Write out exactly, and only, the lines from the one containing "pink line: (102, 74)" through the last line of the listing below.

*** TASK INPUTS Section Begins ***

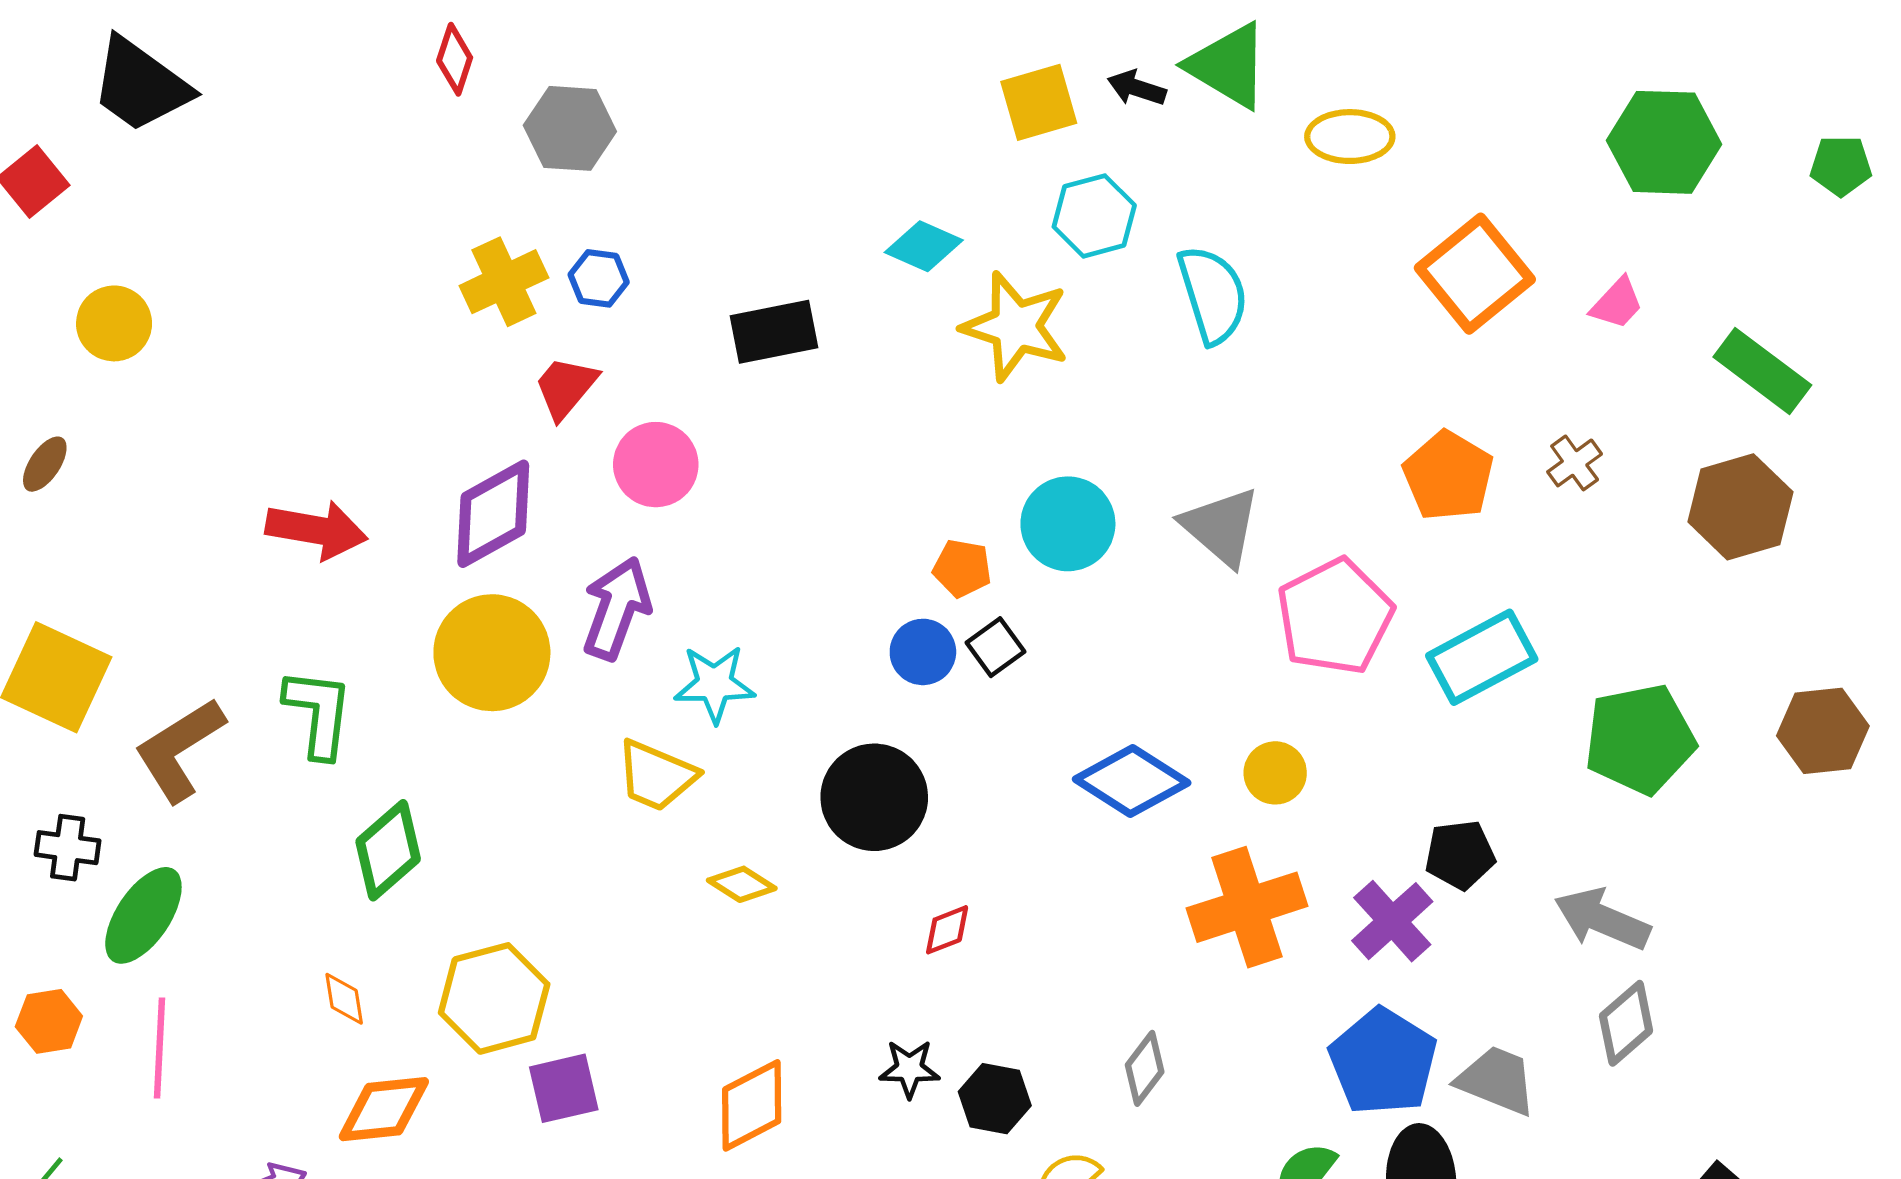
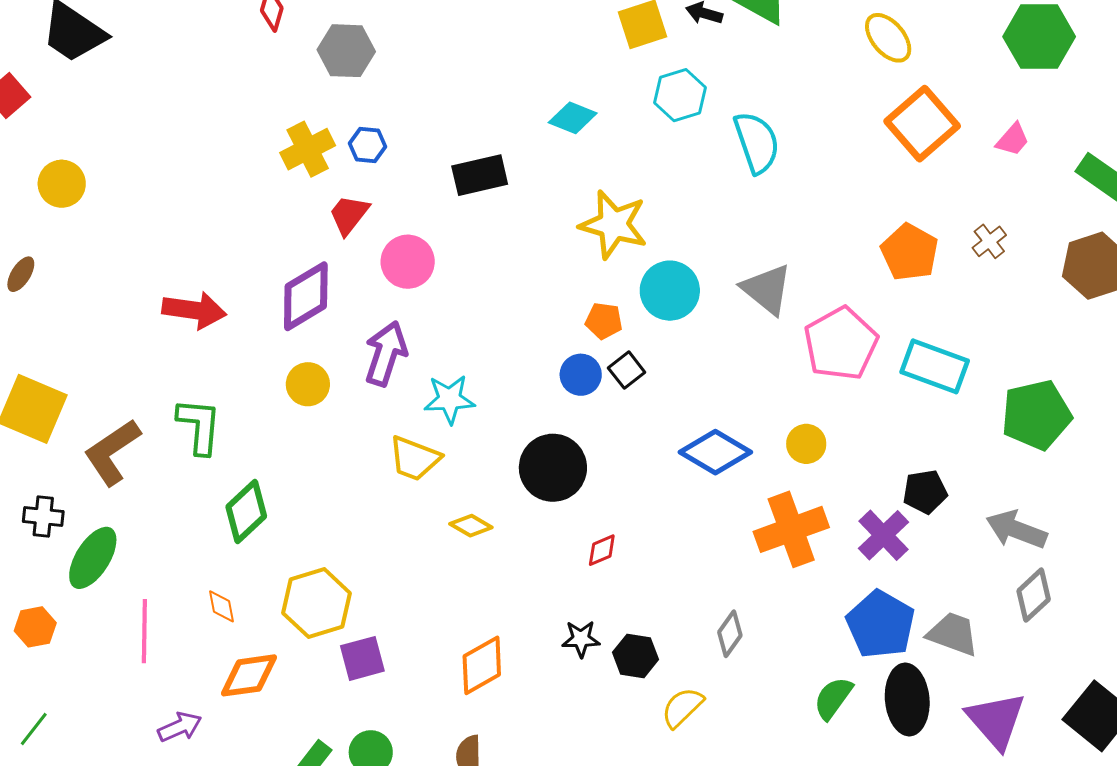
yellow ellipse: (1350, 137) -> (888, 38), moved, turned 52
yellow star: (1015, 327) -> (613, 224), moved
yellow circle: (492, 653) -> (308, 384), size x0.6
cyan rectangle: (1482, 657) -> (935, 366), turned 50
pink line: (160, 1048) -> (144, 631), moved

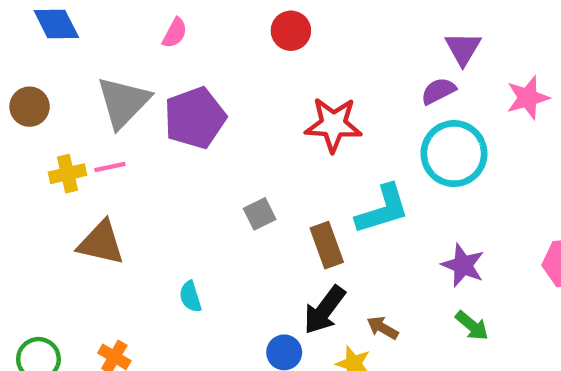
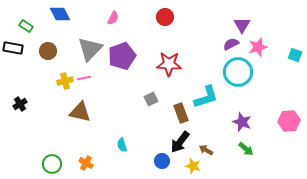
pink star: (528, 98) -> (258, 47), moved
red star: (333, 125) -> (169, 64), moved
cyan semicircle: (190, 297) -> (122, 145), moved

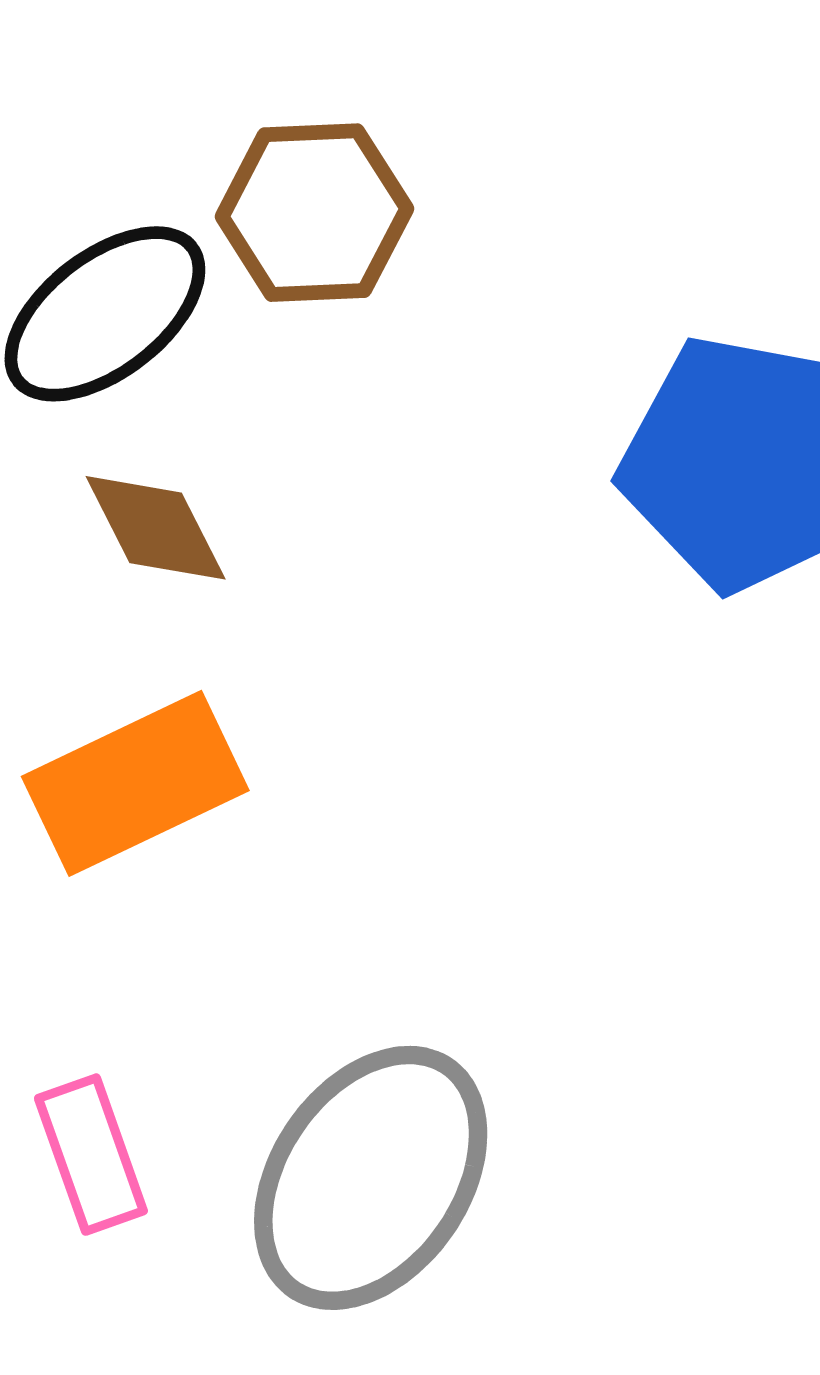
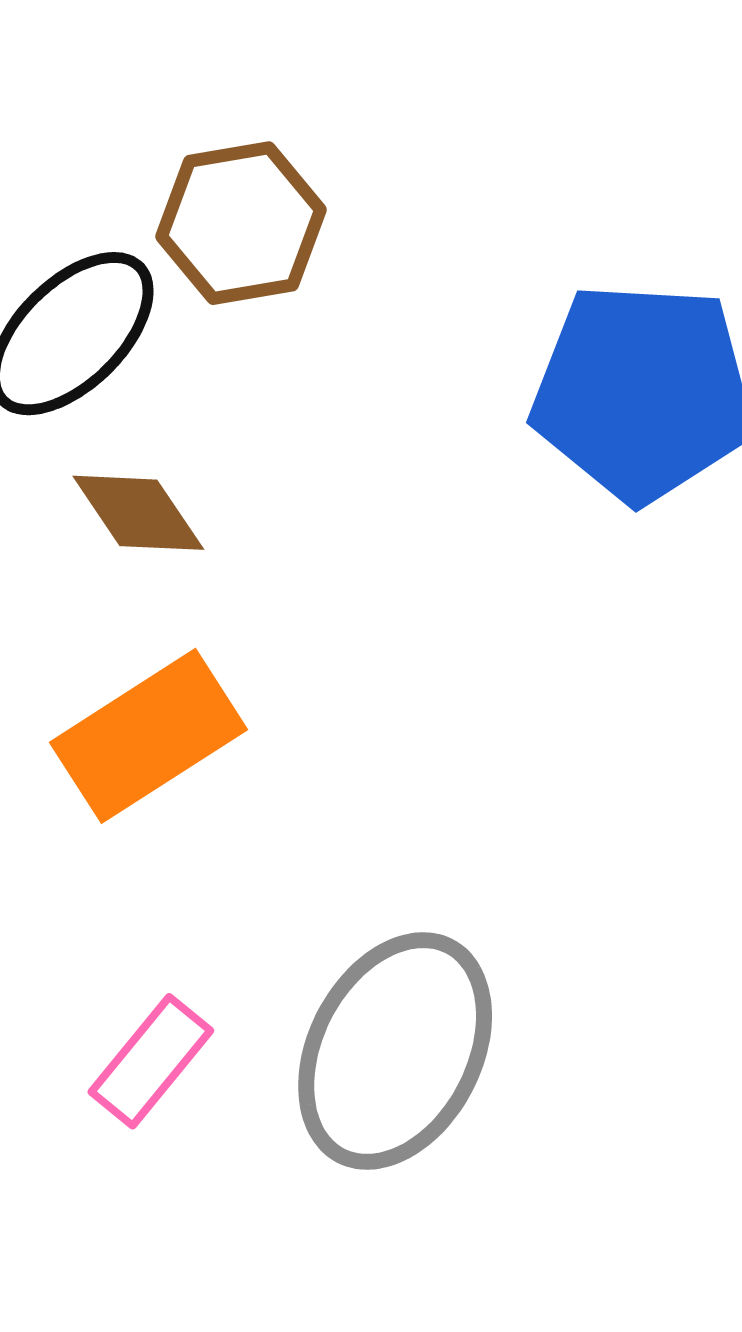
pink rectangle: (91, 1155) -> (151, 1061), turned 66

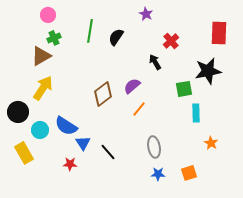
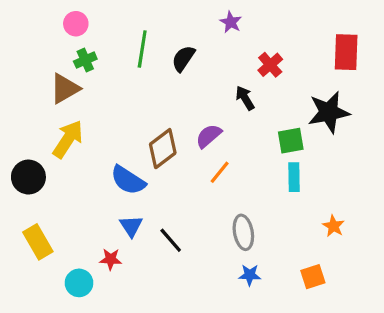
cyan rectangle: (196, 113) -> (294, 177), moved
blue semicircle: (66, 126) -> (128, 180), moved
cyan circle: (40, 130) -> (79, 283), moved
orange square: (189, 173) -> (313, 277), moved

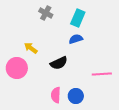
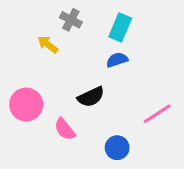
yellow arrow: (31, 48) -> (48, 44), moved
pink line: (102, 74) -> (157, 114), turned -30
pink semicircle: (56, 95) -> (65, 129), moved, turned -42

*** TASK INPUTS Section Ends ***

- **EXERCISE ANSWER**
pink line: (102, 74) -> (157, 114), turned -30
pink semicircle: (56, 95) -> (65, 129), moved, turned -42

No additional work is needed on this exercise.